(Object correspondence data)

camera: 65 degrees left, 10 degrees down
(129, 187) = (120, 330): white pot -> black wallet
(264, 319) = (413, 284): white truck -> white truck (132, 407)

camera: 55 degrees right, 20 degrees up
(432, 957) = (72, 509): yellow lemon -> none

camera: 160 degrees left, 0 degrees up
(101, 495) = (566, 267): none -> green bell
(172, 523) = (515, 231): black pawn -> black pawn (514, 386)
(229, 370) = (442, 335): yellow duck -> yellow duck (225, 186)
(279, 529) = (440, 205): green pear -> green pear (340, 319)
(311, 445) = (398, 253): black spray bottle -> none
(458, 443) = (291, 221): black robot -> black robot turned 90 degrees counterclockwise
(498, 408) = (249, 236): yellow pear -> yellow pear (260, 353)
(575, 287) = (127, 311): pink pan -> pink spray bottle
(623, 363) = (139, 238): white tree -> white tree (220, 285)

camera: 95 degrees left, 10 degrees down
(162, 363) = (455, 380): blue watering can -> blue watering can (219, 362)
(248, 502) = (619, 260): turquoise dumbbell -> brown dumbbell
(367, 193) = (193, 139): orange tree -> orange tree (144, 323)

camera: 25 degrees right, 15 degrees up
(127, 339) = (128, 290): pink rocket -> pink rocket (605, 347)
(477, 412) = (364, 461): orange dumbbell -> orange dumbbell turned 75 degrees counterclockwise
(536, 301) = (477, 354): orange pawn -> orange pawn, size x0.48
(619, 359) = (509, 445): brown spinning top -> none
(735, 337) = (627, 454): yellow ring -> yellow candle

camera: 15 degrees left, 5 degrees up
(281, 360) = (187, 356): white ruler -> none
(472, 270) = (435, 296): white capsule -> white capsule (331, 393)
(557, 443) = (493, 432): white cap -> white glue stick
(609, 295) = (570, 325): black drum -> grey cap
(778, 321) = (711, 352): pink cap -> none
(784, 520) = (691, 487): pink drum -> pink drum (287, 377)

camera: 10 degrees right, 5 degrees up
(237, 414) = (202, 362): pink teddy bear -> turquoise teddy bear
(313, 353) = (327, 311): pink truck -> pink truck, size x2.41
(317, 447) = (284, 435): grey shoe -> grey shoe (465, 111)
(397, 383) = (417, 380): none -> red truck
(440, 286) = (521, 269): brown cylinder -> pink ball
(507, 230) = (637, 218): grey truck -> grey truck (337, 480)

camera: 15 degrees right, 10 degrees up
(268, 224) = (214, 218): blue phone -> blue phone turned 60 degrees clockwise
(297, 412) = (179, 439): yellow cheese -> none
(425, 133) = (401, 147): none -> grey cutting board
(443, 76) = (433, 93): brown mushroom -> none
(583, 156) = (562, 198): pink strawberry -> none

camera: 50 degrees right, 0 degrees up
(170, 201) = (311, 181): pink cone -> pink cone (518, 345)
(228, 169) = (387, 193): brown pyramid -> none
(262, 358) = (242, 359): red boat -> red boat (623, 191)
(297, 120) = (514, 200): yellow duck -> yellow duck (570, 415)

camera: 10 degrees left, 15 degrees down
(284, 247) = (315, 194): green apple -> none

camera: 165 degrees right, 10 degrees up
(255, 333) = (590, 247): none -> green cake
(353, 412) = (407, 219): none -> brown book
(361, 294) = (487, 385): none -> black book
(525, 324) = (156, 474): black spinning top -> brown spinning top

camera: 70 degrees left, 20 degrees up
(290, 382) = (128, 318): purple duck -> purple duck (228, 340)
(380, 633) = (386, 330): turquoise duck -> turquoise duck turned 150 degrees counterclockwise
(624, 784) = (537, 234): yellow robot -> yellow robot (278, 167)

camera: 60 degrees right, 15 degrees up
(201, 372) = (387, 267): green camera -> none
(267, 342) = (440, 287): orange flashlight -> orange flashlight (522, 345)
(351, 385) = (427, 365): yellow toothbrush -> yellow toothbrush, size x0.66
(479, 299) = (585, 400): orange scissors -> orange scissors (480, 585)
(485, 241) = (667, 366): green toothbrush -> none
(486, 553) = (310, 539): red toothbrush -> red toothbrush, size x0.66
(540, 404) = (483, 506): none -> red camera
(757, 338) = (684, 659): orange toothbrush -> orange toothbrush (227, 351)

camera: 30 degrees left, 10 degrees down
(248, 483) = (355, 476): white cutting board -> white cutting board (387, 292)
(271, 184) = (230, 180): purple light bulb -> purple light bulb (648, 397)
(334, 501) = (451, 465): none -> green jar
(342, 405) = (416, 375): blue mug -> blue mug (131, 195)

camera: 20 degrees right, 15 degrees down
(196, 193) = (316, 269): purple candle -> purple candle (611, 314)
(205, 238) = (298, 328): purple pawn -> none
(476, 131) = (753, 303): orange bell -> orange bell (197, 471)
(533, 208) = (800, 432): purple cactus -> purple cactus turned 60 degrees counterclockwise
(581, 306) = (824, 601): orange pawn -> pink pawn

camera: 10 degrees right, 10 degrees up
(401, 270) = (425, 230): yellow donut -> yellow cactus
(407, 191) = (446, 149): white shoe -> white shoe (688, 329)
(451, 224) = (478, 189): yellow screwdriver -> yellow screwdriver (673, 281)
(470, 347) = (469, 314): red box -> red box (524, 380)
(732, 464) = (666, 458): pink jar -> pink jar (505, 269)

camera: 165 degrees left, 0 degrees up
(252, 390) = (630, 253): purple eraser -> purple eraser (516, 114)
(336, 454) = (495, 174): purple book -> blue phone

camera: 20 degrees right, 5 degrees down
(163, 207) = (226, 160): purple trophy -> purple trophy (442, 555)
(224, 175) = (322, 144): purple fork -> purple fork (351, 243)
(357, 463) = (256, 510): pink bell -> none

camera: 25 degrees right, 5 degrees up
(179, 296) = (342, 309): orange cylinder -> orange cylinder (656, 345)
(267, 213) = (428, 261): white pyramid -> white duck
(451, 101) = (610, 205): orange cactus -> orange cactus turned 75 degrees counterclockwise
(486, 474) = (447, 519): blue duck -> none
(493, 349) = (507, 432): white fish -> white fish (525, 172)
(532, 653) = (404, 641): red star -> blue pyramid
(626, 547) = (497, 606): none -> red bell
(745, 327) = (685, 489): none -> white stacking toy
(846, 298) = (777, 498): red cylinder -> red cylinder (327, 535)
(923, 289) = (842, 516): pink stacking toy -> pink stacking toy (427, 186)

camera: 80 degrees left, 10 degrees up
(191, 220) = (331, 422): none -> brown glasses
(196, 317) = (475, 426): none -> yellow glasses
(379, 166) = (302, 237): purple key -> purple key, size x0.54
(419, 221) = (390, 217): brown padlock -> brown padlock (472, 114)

■ AIM OF THE EXERCISE ■
The lines to extract from the data above begin with the line containing "(313, 353) = (327, 311): pink" and end with the line containing "(507, 230) = (637, 218): grey". Extract them exactly, including both.

■ PROBLEM SOLUTION ■
(313, 353) = (327, 311): pink truck -> pink truck, size x2.41
(317, 447) = (284, 435): grey shoe -> grey shoe (465, 111)
(397, 383) = (417, 380): none -> red truck
(440, 286) = (521, 269): brown cylinder -> pink ball
(507, 230) = (637, 218): grey truck -> grey truck (337, 480)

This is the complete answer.